* _Directions_: In the material below, find each line holding the string "stained" and copy it.

>> BEGIN Provided records

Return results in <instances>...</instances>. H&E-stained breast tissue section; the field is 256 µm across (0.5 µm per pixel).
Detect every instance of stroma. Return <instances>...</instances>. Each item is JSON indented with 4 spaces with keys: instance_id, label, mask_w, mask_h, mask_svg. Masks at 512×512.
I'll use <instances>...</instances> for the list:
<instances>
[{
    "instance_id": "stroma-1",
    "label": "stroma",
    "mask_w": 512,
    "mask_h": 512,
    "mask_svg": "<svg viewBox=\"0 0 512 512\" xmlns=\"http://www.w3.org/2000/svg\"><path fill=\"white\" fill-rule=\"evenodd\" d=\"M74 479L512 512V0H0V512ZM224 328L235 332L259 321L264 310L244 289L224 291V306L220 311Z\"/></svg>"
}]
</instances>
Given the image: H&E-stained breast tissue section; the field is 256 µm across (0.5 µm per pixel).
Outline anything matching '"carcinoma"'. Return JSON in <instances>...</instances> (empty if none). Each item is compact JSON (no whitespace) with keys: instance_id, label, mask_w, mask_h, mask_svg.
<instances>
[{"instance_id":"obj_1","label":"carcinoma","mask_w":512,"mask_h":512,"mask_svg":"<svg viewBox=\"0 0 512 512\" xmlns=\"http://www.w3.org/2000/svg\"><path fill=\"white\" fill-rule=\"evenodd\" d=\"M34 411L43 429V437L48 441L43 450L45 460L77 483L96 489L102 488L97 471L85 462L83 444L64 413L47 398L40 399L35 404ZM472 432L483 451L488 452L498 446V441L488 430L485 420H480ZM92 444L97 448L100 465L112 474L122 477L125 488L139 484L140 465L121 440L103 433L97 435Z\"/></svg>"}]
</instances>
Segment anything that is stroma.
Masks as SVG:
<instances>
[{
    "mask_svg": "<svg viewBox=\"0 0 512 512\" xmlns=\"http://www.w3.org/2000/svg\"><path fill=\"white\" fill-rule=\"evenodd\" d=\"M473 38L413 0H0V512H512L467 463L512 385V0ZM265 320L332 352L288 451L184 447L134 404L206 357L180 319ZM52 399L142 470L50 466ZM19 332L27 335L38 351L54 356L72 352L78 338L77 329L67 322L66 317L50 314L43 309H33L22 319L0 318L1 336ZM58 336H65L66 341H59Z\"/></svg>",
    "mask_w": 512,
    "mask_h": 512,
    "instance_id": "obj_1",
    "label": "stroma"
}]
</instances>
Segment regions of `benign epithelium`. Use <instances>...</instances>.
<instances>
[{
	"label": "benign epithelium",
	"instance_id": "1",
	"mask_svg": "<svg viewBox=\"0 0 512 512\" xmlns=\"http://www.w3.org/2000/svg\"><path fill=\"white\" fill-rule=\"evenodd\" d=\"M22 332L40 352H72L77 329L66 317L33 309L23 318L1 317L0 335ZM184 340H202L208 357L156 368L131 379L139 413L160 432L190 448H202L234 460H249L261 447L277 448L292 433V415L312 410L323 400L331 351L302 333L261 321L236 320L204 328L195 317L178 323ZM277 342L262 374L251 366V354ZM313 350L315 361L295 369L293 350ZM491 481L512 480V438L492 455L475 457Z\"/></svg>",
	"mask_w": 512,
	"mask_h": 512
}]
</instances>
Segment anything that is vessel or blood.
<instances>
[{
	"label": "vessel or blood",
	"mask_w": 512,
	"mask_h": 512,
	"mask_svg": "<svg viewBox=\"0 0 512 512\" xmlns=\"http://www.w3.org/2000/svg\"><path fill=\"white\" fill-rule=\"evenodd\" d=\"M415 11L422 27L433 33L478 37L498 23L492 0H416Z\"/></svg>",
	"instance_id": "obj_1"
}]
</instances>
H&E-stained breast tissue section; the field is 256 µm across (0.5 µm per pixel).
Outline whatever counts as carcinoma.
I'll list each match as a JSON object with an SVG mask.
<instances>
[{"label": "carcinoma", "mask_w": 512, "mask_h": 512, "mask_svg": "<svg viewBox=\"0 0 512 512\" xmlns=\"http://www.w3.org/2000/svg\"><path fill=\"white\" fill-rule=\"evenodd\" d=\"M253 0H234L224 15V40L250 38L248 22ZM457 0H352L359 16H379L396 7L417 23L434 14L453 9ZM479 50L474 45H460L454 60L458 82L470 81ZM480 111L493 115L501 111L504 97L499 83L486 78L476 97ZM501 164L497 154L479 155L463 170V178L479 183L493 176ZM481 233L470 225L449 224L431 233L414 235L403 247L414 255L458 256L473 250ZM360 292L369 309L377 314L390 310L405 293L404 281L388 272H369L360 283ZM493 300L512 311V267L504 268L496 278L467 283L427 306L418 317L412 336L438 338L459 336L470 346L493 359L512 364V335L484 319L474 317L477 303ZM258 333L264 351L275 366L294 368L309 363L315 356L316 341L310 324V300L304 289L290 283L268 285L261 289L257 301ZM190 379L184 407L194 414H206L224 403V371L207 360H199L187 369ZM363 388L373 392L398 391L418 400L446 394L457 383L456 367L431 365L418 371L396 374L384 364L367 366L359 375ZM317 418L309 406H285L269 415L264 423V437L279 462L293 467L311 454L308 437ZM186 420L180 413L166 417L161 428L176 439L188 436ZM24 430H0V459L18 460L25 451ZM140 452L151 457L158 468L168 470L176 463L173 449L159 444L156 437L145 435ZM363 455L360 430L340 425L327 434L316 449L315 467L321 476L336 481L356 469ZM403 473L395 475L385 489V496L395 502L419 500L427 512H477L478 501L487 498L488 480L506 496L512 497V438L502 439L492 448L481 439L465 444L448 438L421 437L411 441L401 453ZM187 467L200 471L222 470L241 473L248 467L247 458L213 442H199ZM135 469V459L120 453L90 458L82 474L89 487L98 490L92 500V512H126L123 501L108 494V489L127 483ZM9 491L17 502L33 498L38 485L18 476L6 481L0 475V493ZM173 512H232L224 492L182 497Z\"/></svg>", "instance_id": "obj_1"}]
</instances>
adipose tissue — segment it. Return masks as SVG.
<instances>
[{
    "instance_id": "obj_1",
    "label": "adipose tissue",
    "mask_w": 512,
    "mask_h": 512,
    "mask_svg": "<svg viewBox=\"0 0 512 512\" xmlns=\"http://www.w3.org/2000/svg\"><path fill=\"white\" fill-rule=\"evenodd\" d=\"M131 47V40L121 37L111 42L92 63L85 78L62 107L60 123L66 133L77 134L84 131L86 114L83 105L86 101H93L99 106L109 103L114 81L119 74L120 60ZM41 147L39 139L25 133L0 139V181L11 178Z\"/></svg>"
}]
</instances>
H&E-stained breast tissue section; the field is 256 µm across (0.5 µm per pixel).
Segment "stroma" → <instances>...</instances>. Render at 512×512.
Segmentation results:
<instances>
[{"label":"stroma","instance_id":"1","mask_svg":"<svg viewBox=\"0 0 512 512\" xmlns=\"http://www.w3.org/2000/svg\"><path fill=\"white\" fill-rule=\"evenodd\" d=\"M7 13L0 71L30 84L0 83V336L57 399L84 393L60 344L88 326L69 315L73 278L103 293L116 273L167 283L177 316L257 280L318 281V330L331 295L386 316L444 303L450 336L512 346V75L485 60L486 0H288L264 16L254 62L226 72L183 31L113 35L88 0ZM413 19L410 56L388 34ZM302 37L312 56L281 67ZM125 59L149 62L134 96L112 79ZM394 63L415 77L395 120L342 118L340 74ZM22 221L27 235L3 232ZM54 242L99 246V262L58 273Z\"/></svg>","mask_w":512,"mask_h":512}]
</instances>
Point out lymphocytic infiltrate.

>> END Provided records

* _Reply to the exercise_:
Return results in <instances>...</instances>. H&E-stained breast tissue section; the field is 256 µm across (0.5 µm per pixel).
Given the image: H&E-stained breast tissue section; the field is 256 µm across (0.5 µm per pixel).
H&E-stained breast tissue section; the field is 256 µm across (0.5 µm per pixel).
H&E-stained breast tissue section; the field is 256 µm across (0.5 µm per pixel).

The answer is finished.